(Work instruction):
Output all of the data exactly, keeping any images out of the copy.

════════════════════

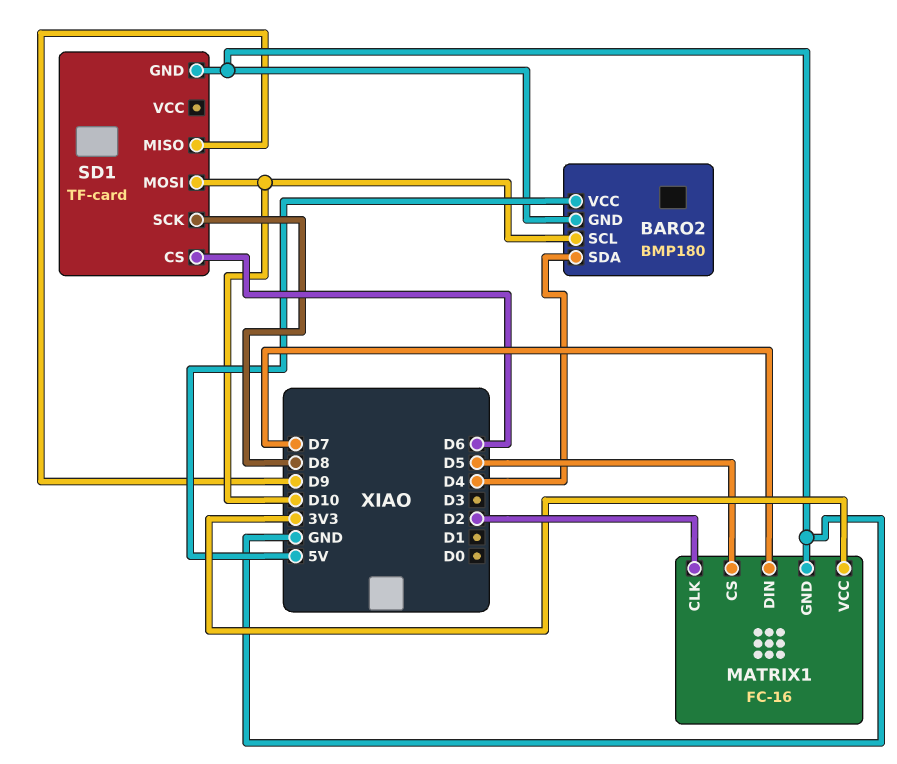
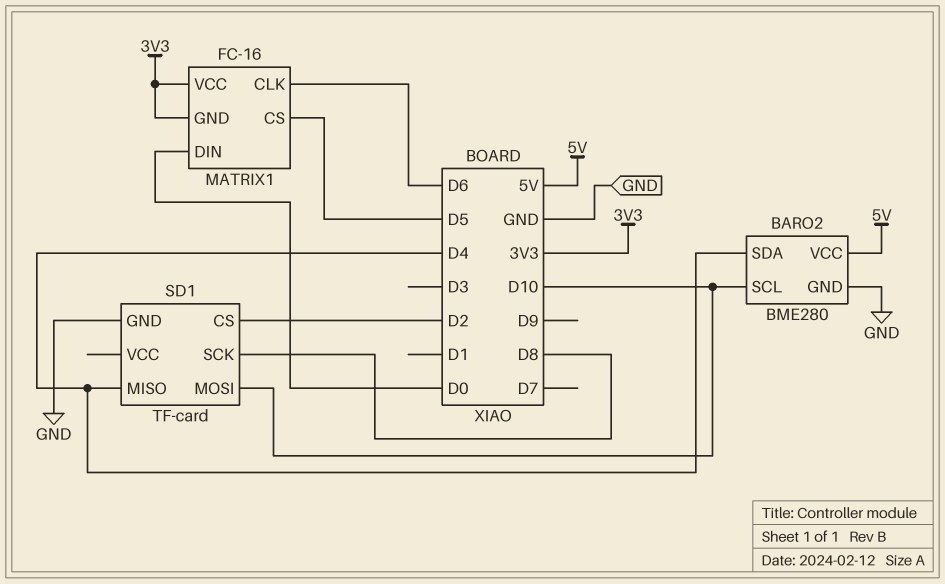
BARO2: BMP180 -> BME280
MATRIX1 pin CLK: D2 -> D6
MATRIX1 pin DIN: D7 -> D0
MATRIX1 pin GND: GND -> 3V3
SD1 pin CS: D6 -> D2
SD1 pin MISO: D9 -> D4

════════════════════

(Written solution):
BARO2: BMP180 -> BME280
MATRIX1 pin CLK: D2 -> D6
MATRIX1 pin DIN: D7 -> D0
MATRIX1 pin GND: GND -> 3V3
SD1 pin CS: D6 -> D2
SD1 pin MISO: D9 -> D4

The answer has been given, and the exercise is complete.